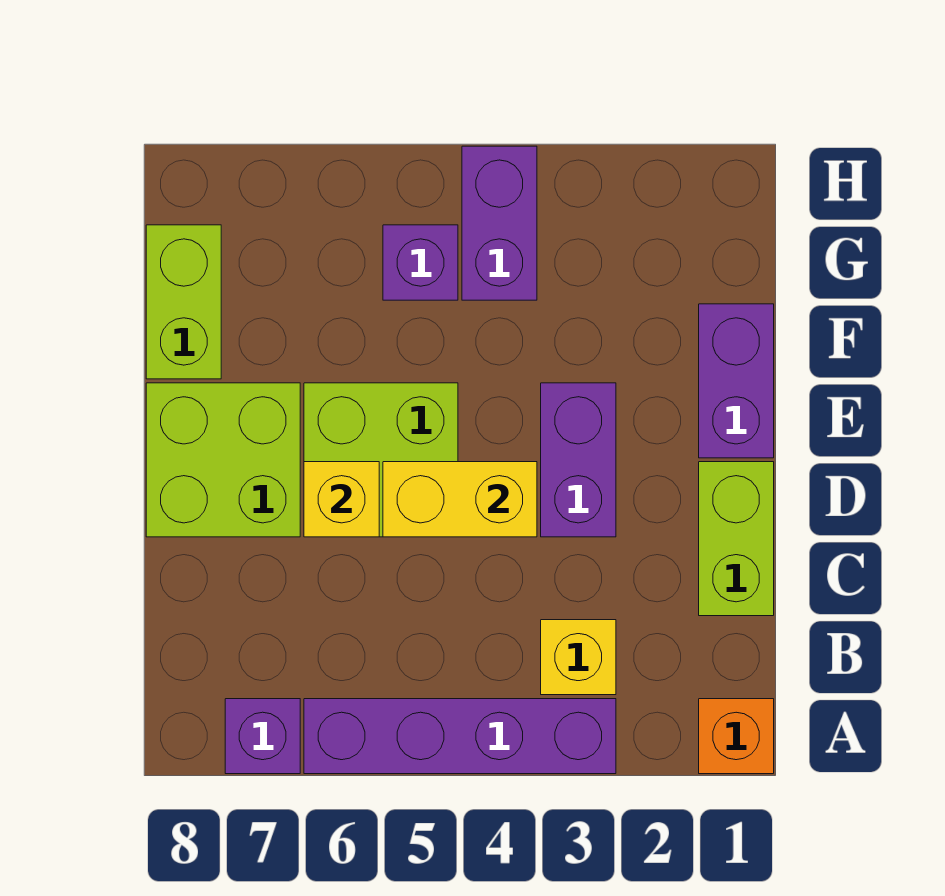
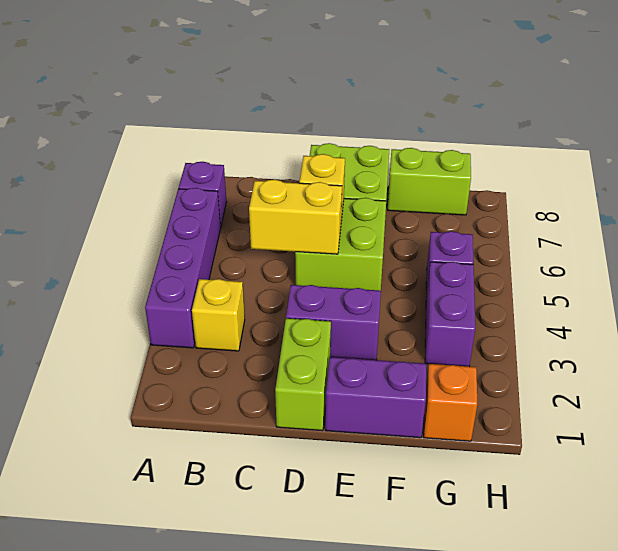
orange brick A1 level 1 -> orange brick G1 level 1
lime brick C1:D1 level 1 -> lime brick D1:D2 level 1
yellow brick D4:D5 level 2 -> yellow brick C5:D5 level 2
purple brick G4:H4 level 1 -> purple brick G3:G4 level 1

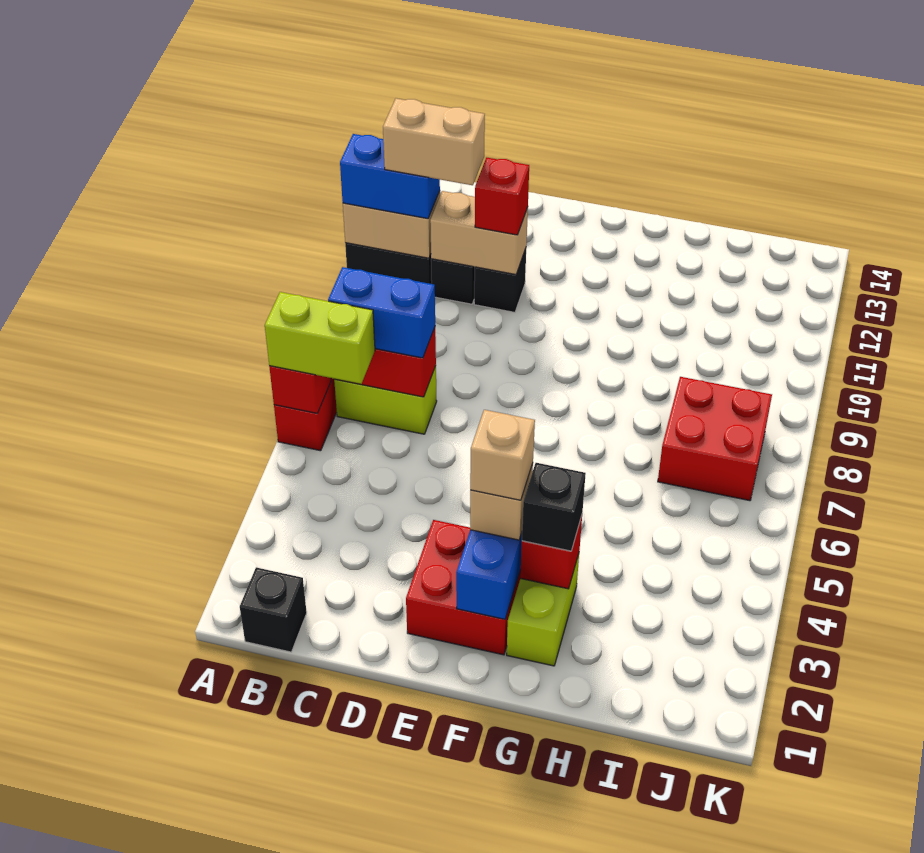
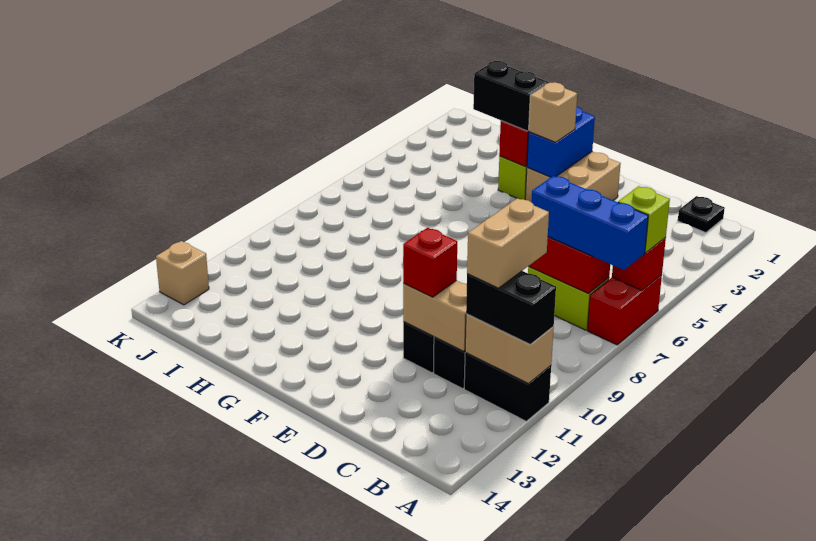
lime brick A6:B6 level 3 -> lime brick A6 level 3
blue brick A11:B11 level 3 -> black brick A11:B11 level 3
black brick B1 level 1 -> black plate B1 level 1
blue brick B7:C7 level 3 -> blue brick A7:C7 level 3
tan brick B11:C11 level 4 -> tan brick B10:B11 level 4
red brick E2:F3 level 1 -> tan brick E2:F3 level 1
tan brick F3 level 4 -> tan brick K13 level 1
black brick G3 level 3 -> black brick G3:H3 level 3
red brick I7:J8 level 1 -> none

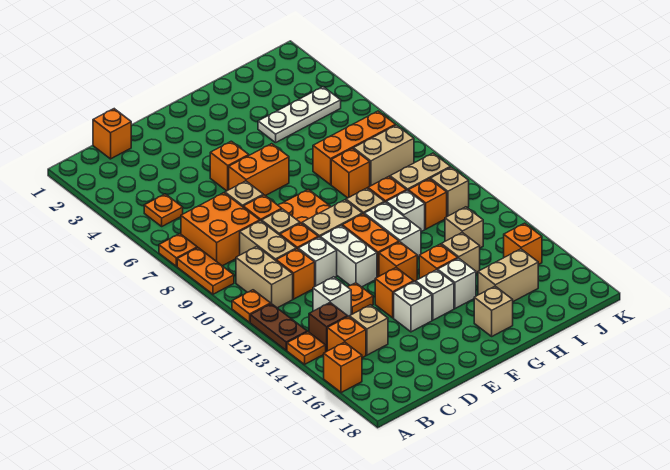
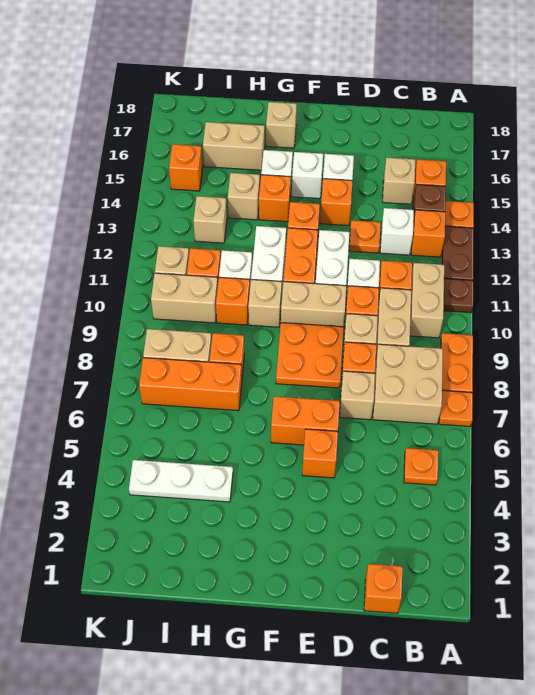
orange plate A11 level 1 -> brown plate A11 level 1
orange brick A16 level 1 -> orange brick B13 level 1
orange brick B7:C8 level 1 -> tan brick B7:C8 level 1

_Problem to solve_
The response should consist of the entries above, given again exactly and free of pictures.

_Answer area_
orange brick A1 level 1 -> orange brick G1 level 1
lime brick C1:D1 level 1 -> lime brick D1:D2 level 1
yellow brick D4:D5 level 2 -> yellow brick C5:D5 level 2
purple brick G4:H4 level 1 -> purple brick G3:G4 level 1

lime brick A6:B6 level 3 -> lime brick A6 level 3
blue brick A11:B11 level 3 -> black brick A11:B11 level 3
black brick B1 level 1 -> black plate B1 level 1
blue brick B7:C7 level 3 -> blue brick A7:C7 level 3
tan brick B11:C11 level 4 -> tan brick B10:B11 level 4
red brick E2:F3 level 1 -> tan brick E2:F3 level 1
tan brick F3 level 4 -> tan brick K13 level 1
black brick G3 level 3 -> black brick G3:H3 level 3
red brick I7:J8 level 1 -> none

orange plate A11 level 1 -> brown plate A11 level 1
orange brick A16 level 1 -> orange brick B13 level 1
orange brick B7:C8 level 1 -> tan brick B7:C8 level 1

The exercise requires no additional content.